▶ _DIRECTION_: Repeat every line of the records below word for word, leaving the pictures out of your answer.

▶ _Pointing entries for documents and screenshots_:
+-------+

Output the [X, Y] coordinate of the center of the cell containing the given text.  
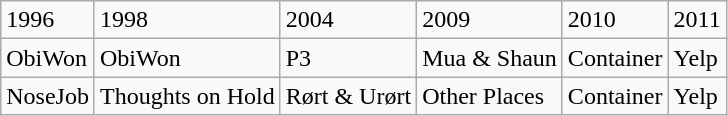
NoseJob [48, 96]
Other Places [490, 96]
2004 [348, 20]
1996 [48, 20]
1998 [187, 20]
P3 [348, 58]
2011 [697, 20]
2009 [490, 20]
Thoughts on Hold [187, 96]
2010 [615, 20]
Rørt & Urørt [348, 96]
Mua & Shaun [490, 58]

+-------+

▶ _FULL OUTPUT_:
Output the [X, Y] coordinate of the center of the cell containing the given text.  
NoseJob [48, 96]
Other Places [490, 96]
2004 [348, 20]
1996 [48, 20]
1998 [187, 20]
P3 [348, 58]
2011 [697, 20]
2009 [490, 20]
Thoughts on Hold [187, 96]
2010 [615, 20]
Rørt & Urørt [348, 96]
Mua & Shaun [490, 58]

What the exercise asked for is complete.